Synthetic shape transformation data
*-*-*
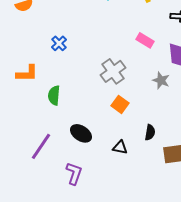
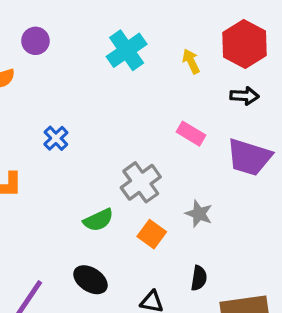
gray star: (161, 80) -> (199, 214), moved
green semicircle: (54, 95) -> (98, 220), moved, turned -120

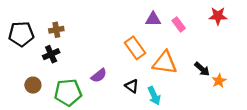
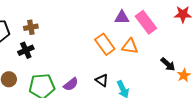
pink rectangle: (179, 24) -> (146, 22), size x1.6
orange triangle: (165, 63) -> (130, 46), moved, size x0.7
purple semicircle: (99, 75) -> (71, 84), moved

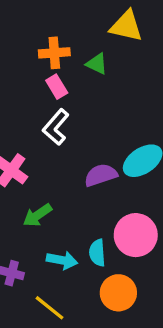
*-*-*
TASK REQUIREMENTS: All lines from the one containing "green semicircle: (54, 95)" to the last line of the data above, both included, should be printed exactly, and the pictures should not appear.

TASK RESPONSE:
green semicircle: (54, 95) -> (98, 220), moved, turned -120

pink rectangle: (179, 24) -> (146, 22), size x1.6
orange triangle: (165, 63) -> (130, 46), moved, size x0.7
purple semicircle: (99, 75) -> (71, 84), moved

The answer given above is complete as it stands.